Content starts

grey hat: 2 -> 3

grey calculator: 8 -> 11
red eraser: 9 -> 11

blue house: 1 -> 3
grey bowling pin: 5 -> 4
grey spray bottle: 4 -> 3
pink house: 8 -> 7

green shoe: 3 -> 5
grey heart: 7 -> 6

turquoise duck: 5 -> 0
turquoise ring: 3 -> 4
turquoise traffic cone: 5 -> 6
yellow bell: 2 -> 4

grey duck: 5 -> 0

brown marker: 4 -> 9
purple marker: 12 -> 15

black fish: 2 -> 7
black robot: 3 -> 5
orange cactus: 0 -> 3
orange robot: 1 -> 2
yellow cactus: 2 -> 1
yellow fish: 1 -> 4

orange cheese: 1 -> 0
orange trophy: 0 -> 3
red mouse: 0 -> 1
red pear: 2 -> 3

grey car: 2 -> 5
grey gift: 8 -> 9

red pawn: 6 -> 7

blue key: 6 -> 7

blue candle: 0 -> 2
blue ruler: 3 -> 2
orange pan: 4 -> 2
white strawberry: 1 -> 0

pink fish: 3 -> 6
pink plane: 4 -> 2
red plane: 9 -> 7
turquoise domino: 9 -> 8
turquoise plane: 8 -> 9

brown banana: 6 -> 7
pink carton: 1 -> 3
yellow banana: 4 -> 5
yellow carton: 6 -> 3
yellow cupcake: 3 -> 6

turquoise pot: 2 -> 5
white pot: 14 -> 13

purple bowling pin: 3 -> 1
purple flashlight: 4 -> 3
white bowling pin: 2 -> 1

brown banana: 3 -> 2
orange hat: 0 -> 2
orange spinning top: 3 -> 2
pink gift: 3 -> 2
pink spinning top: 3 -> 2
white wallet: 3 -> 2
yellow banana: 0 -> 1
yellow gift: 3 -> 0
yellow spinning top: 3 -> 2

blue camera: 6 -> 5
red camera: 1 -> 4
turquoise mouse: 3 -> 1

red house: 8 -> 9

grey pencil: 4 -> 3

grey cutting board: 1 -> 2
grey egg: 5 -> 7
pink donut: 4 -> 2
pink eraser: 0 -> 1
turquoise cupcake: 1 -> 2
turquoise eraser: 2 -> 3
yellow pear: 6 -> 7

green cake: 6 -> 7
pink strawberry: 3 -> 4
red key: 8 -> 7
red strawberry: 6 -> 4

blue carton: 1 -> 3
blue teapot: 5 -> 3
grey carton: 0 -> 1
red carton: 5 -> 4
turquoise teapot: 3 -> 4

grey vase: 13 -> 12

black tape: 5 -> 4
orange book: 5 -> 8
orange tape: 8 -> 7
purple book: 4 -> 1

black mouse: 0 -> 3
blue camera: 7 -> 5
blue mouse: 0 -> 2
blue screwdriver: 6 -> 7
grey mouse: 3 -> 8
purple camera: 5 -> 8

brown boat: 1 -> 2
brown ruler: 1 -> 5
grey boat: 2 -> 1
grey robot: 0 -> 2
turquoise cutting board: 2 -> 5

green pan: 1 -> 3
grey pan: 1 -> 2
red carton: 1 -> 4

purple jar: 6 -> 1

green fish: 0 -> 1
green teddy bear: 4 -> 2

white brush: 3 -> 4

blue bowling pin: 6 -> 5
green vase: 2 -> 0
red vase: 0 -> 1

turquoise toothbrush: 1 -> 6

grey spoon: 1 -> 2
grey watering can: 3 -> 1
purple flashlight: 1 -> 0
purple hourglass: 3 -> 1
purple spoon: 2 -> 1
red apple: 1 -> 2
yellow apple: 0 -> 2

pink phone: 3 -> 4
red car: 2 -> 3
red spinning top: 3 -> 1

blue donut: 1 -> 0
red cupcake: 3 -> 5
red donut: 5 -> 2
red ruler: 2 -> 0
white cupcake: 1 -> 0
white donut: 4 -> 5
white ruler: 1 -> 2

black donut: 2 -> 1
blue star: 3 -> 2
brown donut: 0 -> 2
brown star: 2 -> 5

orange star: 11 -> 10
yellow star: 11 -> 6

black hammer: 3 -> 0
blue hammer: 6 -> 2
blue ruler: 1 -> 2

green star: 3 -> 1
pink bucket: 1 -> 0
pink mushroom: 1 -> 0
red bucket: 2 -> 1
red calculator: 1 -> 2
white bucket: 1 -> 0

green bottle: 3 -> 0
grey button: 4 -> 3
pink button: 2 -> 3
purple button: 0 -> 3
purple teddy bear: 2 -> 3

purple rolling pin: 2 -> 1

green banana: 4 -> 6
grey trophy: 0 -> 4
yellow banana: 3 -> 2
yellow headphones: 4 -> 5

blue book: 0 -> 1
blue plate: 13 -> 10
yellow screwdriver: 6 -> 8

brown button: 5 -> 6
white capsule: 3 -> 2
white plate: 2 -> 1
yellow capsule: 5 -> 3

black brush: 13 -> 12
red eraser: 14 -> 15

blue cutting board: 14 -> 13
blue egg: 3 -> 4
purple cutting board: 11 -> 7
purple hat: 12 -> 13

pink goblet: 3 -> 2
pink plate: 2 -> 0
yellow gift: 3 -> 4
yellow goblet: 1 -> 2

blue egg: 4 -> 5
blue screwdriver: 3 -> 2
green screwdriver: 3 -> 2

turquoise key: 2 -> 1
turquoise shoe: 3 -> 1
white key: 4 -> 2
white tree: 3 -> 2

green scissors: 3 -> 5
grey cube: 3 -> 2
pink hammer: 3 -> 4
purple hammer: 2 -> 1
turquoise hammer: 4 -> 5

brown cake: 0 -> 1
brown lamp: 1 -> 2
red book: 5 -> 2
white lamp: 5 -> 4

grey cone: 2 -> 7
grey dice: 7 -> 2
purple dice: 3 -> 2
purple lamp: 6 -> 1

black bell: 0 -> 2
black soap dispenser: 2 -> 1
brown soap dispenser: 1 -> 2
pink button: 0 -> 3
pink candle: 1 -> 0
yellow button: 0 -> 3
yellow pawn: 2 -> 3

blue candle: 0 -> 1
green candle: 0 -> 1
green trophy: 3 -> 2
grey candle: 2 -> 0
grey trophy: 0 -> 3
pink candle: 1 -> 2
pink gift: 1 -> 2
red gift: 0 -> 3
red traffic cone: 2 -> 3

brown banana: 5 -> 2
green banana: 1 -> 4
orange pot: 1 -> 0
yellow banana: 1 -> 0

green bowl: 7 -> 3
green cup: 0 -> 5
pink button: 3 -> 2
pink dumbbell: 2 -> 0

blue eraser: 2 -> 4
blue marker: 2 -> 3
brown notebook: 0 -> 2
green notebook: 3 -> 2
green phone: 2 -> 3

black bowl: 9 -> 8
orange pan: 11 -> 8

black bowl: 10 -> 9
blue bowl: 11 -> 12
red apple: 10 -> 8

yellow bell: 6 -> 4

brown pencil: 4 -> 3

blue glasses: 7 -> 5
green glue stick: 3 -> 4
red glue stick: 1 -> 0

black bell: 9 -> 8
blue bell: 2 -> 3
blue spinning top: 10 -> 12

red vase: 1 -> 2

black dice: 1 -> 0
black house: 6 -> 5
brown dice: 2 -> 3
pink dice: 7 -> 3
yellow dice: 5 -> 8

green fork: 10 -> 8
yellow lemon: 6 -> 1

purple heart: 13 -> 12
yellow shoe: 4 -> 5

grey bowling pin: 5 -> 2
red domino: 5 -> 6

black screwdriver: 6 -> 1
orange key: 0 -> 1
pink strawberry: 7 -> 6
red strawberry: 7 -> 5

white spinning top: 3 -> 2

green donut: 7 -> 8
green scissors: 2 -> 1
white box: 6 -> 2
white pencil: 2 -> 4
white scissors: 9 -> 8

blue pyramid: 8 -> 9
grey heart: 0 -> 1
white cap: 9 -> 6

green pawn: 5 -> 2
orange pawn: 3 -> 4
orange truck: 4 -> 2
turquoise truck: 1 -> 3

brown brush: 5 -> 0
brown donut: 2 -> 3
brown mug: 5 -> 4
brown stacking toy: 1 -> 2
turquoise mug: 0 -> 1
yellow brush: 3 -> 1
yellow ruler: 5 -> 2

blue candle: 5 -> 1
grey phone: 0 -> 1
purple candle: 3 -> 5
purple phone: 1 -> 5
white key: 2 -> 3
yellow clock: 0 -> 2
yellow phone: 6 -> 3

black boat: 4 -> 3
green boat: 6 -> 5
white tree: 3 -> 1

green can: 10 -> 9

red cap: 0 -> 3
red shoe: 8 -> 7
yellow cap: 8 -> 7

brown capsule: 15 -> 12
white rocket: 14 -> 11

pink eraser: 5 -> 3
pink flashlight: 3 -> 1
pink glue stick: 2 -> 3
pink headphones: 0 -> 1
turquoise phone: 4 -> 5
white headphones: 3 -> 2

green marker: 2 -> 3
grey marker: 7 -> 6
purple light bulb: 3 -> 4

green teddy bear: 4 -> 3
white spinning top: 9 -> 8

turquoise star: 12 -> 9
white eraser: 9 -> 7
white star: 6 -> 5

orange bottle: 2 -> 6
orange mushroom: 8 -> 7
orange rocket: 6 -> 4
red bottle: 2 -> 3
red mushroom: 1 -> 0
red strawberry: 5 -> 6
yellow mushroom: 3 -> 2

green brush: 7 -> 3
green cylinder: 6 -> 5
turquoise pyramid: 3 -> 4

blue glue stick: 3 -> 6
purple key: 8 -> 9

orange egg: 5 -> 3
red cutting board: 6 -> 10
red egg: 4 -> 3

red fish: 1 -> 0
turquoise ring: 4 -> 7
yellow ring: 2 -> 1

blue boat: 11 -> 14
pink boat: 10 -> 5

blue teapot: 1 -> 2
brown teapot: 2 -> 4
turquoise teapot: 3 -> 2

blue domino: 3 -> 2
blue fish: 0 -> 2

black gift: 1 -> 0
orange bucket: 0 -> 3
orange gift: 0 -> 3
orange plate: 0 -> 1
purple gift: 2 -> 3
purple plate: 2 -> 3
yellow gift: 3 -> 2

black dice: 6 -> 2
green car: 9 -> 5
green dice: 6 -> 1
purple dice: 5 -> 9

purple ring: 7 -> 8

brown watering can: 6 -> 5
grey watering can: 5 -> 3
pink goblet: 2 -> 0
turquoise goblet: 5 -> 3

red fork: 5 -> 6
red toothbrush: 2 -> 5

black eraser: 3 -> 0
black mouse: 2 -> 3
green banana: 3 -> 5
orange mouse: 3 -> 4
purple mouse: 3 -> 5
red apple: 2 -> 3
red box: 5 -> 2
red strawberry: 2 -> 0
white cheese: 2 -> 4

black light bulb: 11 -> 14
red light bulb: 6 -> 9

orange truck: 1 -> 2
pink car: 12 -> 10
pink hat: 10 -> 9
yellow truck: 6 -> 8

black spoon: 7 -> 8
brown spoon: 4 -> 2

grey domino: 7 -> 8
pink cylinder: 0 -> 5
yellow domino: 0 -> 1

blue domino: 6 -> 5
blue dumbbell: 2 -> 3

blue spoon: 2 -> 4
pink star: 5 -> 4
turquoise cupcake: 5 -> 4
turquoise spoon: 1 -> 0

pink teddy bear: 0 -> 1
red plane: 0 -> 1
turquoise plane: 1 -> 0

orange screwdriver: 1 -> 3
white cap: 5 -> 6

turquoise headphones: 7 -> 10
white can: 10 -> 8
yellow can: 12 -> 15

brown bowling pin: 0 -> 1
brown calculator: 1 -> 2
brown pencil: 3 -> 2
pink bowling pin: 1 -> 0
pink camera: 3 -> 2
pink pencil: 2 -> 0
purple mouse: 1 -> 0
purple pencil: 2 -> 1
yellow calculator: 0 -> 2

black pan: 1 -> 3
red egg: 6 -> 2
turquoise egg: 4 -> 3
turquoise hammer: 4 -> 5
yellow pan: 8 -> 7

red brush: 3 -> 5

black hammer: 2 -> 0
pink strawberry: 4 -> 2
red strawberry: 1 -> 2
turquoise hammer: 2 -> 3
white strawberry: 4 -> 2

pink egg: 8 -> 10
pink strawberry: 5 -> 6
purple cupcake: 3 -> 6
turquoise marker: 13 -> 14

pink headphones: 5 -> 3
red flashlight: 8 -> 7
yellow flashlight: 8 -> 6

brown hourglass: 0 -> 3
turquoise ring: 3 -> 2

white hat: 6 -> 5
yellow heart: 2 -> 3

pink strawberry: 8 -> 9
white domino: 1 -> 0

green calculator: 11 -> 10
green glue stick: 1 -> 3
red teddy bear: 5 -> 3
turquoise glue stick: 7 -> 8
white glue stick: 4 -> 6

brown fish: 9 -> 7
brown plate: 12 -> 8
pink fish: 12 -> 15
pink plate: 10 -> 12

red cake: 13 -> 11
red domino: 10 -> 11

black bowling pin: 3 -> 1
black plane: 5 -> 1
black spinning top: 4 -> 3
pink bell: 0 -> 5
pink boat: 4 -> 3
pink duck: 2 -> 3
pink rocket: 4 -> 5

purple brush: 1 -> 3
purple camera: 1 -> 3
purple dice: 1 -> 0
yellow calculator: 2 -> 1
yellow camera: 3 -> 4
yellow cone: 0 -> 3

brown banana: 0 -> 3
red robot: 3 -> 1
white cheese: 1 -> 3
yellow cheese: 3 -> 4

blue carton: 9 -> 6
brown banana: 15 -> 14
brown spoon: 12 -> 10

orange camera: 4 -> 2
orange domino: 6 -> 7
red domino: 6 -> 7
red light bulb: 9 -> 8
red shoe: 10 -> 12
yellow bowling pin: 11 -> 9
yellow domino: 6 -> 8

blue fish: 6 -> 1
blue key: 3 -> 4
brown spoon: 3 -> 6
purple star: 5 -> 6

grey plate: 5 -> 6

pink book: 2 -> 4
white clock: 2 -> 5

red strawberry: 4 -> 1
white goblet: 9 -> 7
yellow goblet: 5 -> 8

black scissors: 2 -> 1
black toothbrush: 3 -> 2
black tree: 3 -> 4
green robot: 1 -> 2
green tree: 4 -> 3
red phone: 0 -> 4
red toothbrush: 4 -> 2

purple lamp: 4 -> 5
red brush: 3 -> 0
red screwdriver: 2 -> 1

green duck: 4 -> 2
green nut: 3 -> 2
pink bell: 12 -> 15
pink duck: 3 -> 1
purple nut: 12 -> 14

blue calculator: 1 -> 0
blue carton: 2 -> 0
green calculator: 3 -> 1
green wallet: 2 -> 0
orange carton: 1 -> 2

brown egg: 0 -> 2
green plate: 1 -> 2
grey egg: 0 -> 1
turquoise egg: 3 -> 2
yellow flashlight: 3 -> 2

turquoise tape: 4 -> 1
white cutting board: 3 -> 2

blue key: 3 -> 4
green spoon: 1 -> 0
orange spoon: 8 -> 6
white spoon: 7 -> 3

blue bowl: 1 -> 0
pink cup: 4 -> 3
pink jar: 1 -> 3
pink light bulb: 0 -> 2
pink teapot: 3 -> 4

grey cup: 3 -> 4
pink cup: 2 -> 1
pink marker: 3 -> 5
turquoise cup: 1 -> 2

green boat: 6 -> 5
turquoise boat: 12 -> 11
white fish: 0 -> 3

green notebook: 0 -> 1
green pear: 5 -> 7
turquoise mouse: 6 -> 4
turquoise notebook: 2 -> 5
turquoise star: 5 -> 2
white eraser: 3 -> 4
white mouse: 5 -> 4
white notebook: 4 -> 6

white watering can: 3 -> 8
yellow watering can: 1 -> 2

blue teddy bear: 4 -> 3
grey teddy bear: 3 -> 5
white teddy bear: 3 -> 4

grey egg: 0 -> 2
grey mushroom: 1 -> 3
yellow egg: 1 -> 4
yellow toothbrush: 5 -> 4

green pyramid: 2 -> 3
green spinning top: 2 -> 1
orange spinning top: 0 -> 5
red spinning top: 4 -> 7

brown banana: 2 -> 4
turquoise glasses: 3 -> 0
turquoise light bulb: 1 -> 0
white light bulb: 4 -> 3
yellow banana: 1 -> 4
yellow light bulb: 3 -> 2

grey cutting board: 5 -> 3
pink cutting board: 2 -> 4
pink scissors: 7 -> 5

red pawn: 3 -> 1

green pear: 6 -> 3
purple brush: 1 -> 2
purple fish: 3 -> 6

Content ends

- **Task instructions**: When a line in the material includes the word "flashlight", copy it out.

- **Solution to this problem**:
purple flashlight: 4 -> 3
purple flashlight: 1 -> 0
pink flashlight: 3 -> 1
red flashlight: 8 -> 7
yellow flashlight: 8 -> 6
yellow flashlight: 3 -> 2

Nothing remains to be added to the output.